- **What is expected**
Leaving out every picture, retype the lines below from the top through the one that contains "orange diamond: rotated".
Start of Exercise inputs
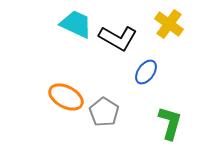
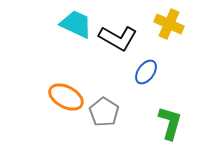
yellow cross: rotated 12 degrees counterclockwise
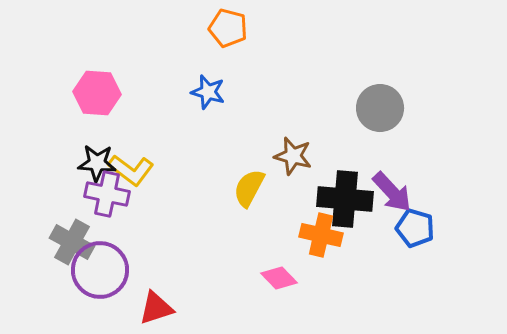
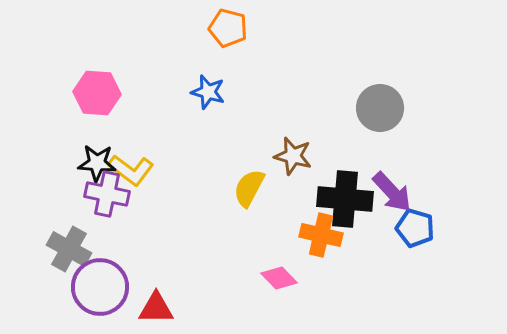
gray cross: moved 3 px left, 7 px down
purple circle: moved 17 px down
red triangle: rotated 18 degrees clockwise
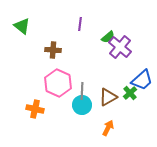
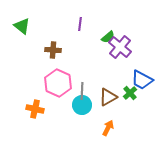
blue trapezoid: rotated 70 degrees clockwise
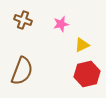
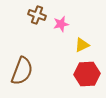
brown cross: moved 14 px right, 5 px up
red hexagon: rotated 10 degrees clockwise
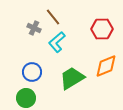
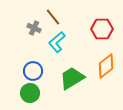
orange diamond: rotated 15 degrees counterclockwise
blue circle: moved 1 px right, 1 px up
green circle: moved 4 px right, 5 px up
End of Exercise inputs
- **Solution**
yellow cross: rotated 12 degrees counterclockwise
gray cross: moved 3 px left, 7 px down
purple circle: moved 17 px down
red triangle: rotated 18 degrees clockwise
blue trapezoid: rotated 70 degrees clockwise
brown cross: moved 14 px right, 5 px up
red hexagon: rotated 10 degrees clockwise
orange diamond: rotated 15 degrees counterclockwise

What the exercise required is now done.